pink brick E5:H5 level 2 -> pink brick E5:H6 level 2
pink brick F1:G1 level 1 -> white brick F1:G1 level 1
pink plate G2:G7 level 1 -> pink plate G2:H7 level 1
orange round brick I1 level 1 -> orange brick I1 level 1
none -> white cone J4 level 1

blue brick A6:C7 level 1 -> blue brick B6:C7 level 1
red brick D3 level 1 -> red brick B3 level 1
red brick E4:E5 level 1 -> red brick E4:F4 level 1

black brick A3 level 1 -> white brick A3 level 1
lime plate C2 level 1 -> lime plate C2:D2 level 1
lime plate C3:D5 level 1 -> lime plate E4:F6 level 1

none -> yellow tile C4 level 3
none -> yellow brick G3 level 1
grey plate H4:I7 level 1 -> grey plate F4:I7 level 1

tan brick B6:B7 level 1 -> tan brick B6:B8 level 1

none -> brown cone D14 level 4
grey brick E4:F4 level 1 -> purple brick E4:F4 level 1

:: The problem ::
Return the listing in full, exactly.

:: Written answer ::
pink brick E5:H5 level 2 -> pink brick E5:H6 level 2
pink brick F1:G1 level 1 -> white brick F1:G1 level 1
pink plate G2:G7 level 1 -> pink plate G2:H7 level 1
orange round brick I1 level 1 -> orange brick I1 level 1
none -> white cone J4 level 1

blue brick A6:C7 level 1 -> blue brick B6:C7 level 1
red brick D3 level 1 -> red brick B3 level 1
red brick E4:E5 level 1 -> red brick E4:F4 level 1

black brick A3 level 1 -> white brick A3 level 1
lime plate C2 level 1 -> lime plate C2:D2 level 1
lime plate C3:D5 level 1 -> lime plate E4:F6 level 1

none -> yellow tile C4 level 3
none -> yellow brick G3 level 1
grey plate H4:I7 level 1 -> grey plate F4:I7 level 1

tan brick B6:B7 level 1 -> tan brick B6:B8 level 1

none -> brown cone D14 level 4
grey brick E4:F4 level 1 -> purple brick E4:F4 level 1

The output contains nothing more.